---------- Input

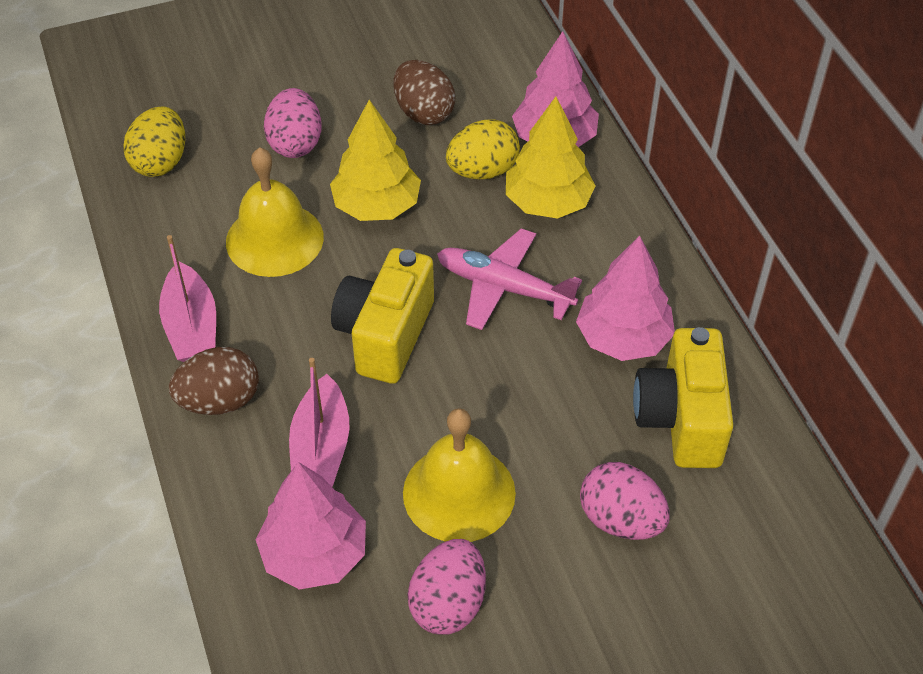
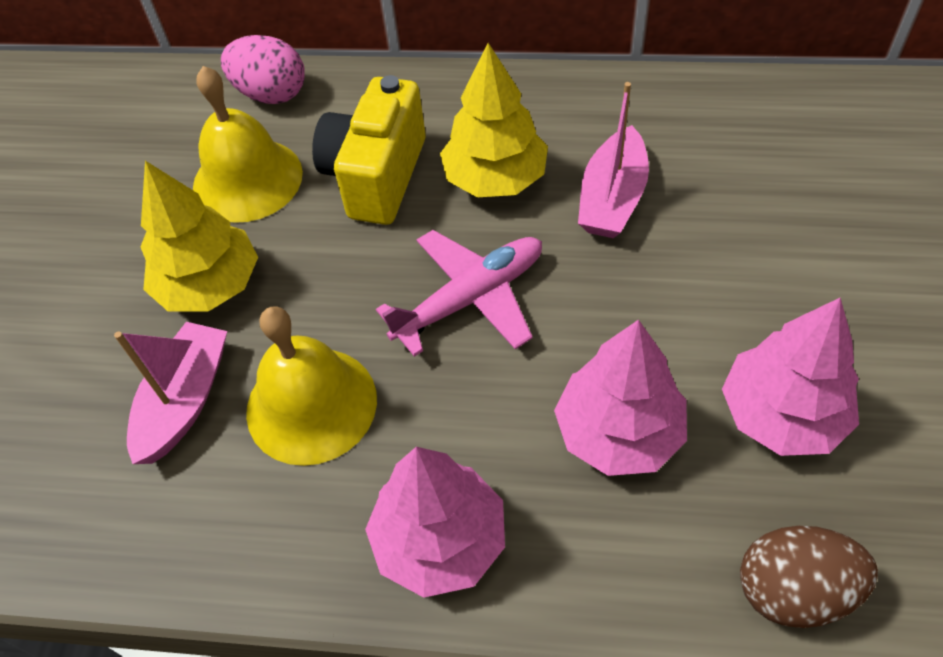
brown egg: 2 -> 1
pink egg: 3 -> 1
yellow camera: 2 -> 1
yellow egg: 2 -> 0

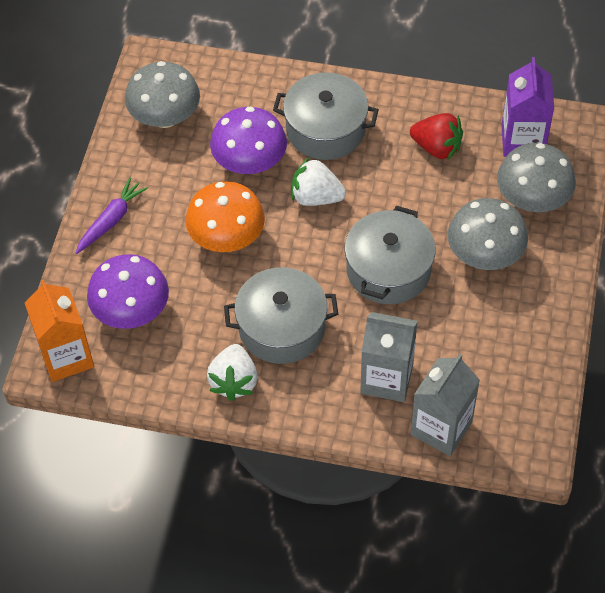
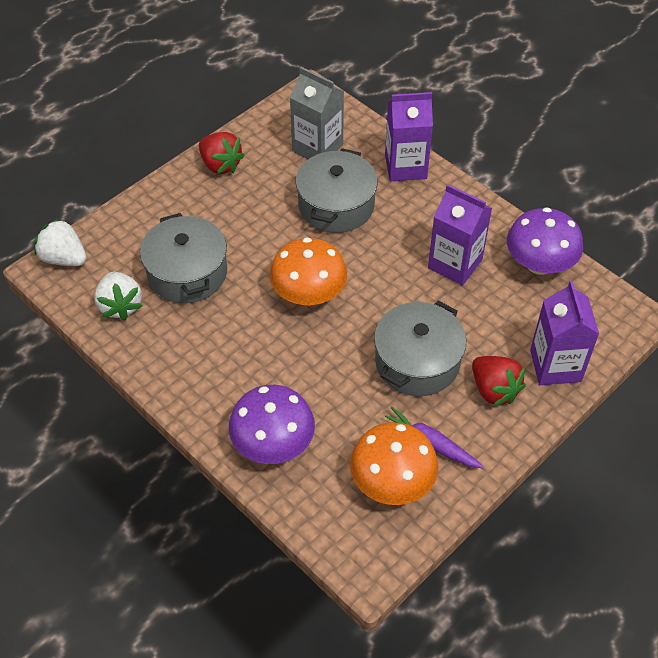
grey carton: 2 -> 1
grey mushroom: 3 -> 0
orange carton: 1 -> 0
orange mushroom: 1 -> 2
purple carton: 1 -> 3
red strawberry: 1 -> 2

--------------------

### Prompt
Set down the material again exactly. Don't carry over any pictures.

### Response
brown egg: 2 -> 1
pink egg: 3 -> 1
yellow camera: 2 -> 1
yellow egg: 2 -> 0

grey carton: 2 -> 1
grey mushroom: 3 -> 0
orange carton: 1 -> 0
orange mushroom: 1 -> 2
purple carton: 1 -> 3
red strawberry: 1 -> 2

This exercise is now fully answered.